Assignment –
Return only the lines of the data below from the line with "cyan cross: (131, 315)" up to and including the line with "brown star: (86, 88) -> (113, 83), moved", exactly as written, with the pictures omitted.

Items from a dataset
================

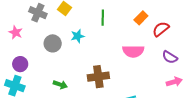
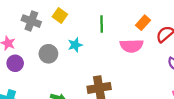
pink semicircle: (133, 51) -> (132, 46), moved
purple circle: (20, 64) -> (15, 63), moved

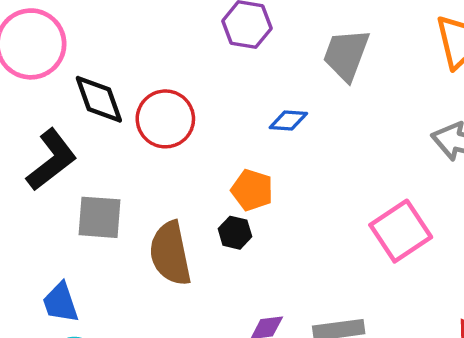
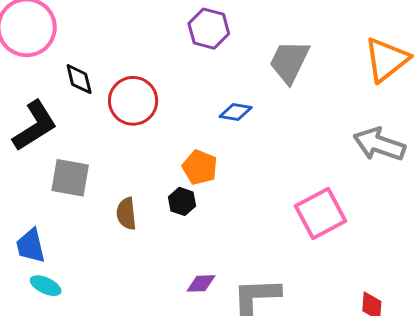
black diamond: (99, 99) -> (79, 79), size x0.7
brown semicircle: (170, 253) -> (126, 214), size x0.6

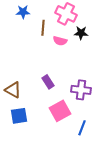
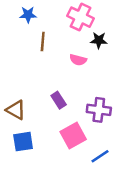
brown line: (43, 28) -> (43, 42), moved
pink semicircle: (60, 41) -> (78, 60), moved
blue line: (82, 128) -> (100, 156), turned 35

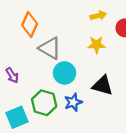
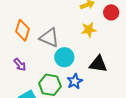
orange diamond: (30, 25) -> (22, 30), moved

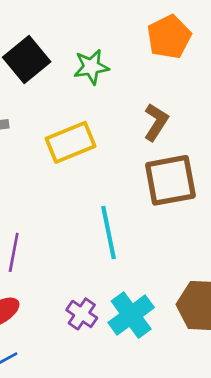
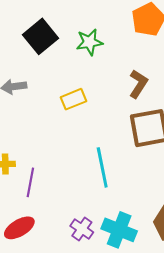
yellow rectangle: (70, 142) -> (74, 99), size x0.7
cyan cross: (131, 315) -> (119, 230), turned -32

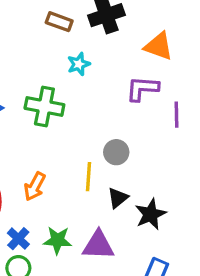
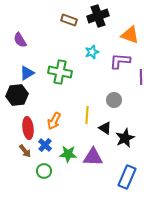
cyan star: (79, 64) -> (92, 52), moved
gray circle: (116, 152) -> (114, 100), moved
black triangle: (118, 198) -> (105, 128), turned -48
blue cross: (18, 239) -> (45, 145), moved

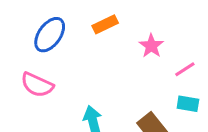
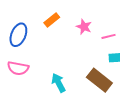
pink line: (185, 69) -> (109, 36), turned 32

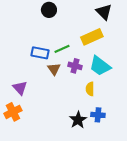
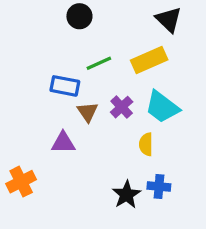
green line: (62, 49) -> (99, 63), moved
purple cross: (75, 66) -> (122, 107), turned 32
purple triangle: (20, 88) -> (63, 143), moved, turned -49

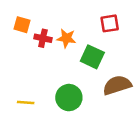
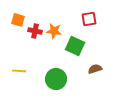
brown semicircle: (117, 85) -> (95, 69), size x0.6
yellow line: (26, 102) -> (19, 71), moved

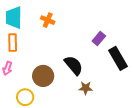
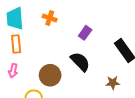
purple rectangle: (99, 38) -> (85, 33), moved
brown star: (86, 88) -> (113, 83), moved

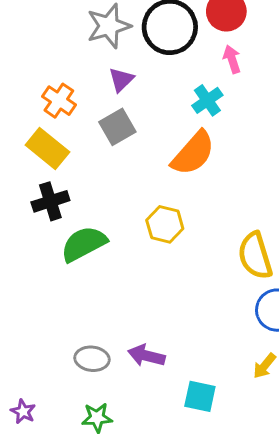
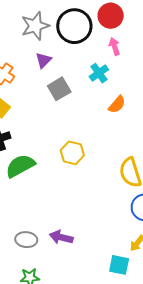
gray square: (117, 127) -> (59, 89), moved
orange semicircle: (193, 153) -> (117, 104), moved, size x0.6
cyan square: (200, 396) -> (119, 265), moved

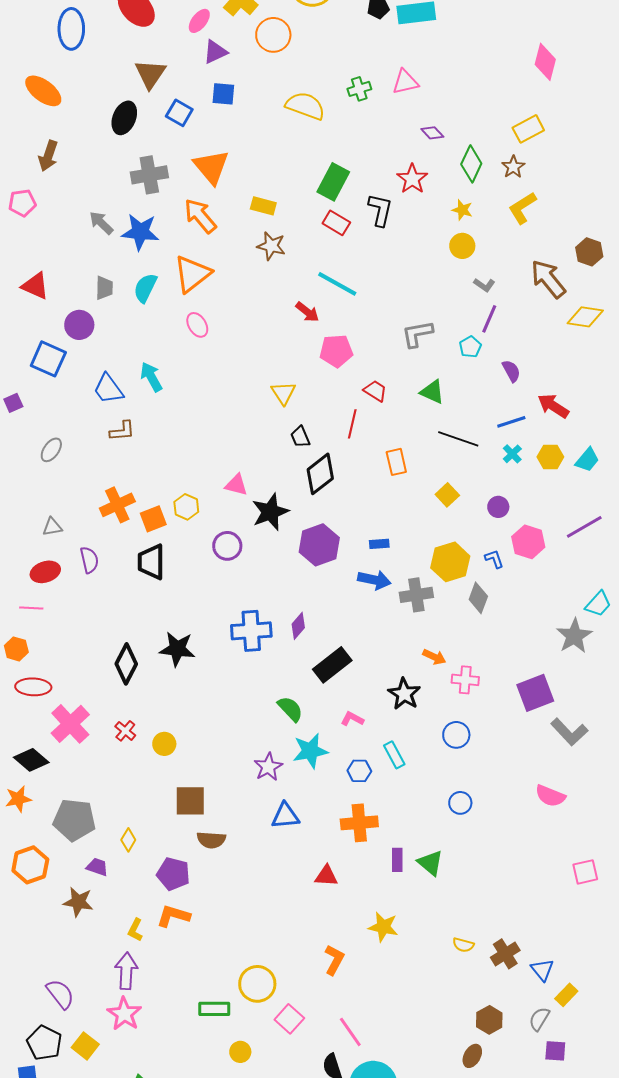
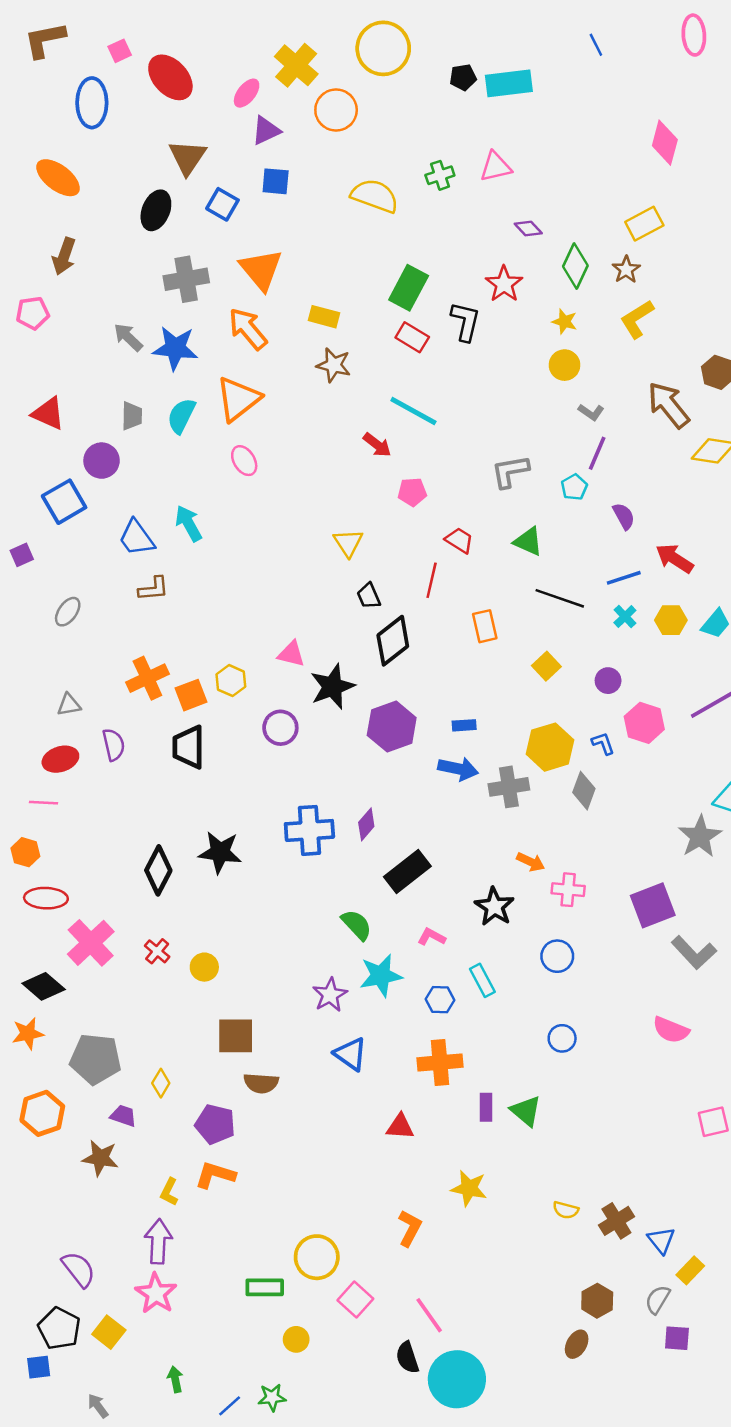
pink pentagon: (336, 351) -> (412, 492), size x0.7
blue square: (48, 359) -> (64, 502), turned 36
blue triangle: (285, 816) -> (351, 1054), turned 40

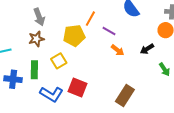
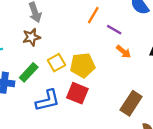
yellow pentagon: (74, 36) -> (83, 65), moved
green rectangle: (34, 70) -> (29, 72), turned 42
blue L-shape: (51, 94) -> (48, 100), turned -45

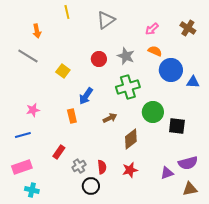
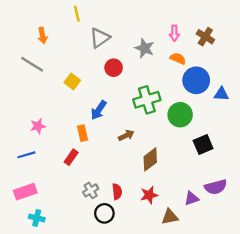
gray triangle: (106, 20) -> (100, 38), moved
brown cross: (188, 28) -> (205, 37), moved
pink arrow: (152, 29) -> (174, 33), turned -48
gray star: (126, 56) -> (145, 48), moved
green circle: (153, 112) -> (180, 115), moved
black square: (177, 126) -> (203, 145), turned -30
red rectangle: (59, 152) -> (71, 157), moved
brown triangle: (190, 189) -> (170, 217), moved

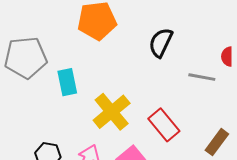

================

The completed task –
cyan cross: (131, 315) -> (119, 230), turned -32

cyan star: (79, 64) -> (92, 52), moved
gray circle: (116, 152) -> (114, 100), moved
black triangle: (118, 198) -> (105, 128), turned -48
blue cross: (18, 239) -> (45, 145), moved

pink line: (185, 69) -> (109, 36), turned 32

green line: (62, 49) -> (99, 63), moved
purple cross: (75, 66) -> (122, 107), turned 32
purple triangle: (20, 88) -> (63, 143), moved, turned -49

brown semicircle: (117, 85) -> (95, 69), size x0.6
yellow line: (26, 102) -> (19, 71), moved

purple rectangle: (99, 38) -> (85, 33), moved
brown star: (86, 88) -> (113, 83), moved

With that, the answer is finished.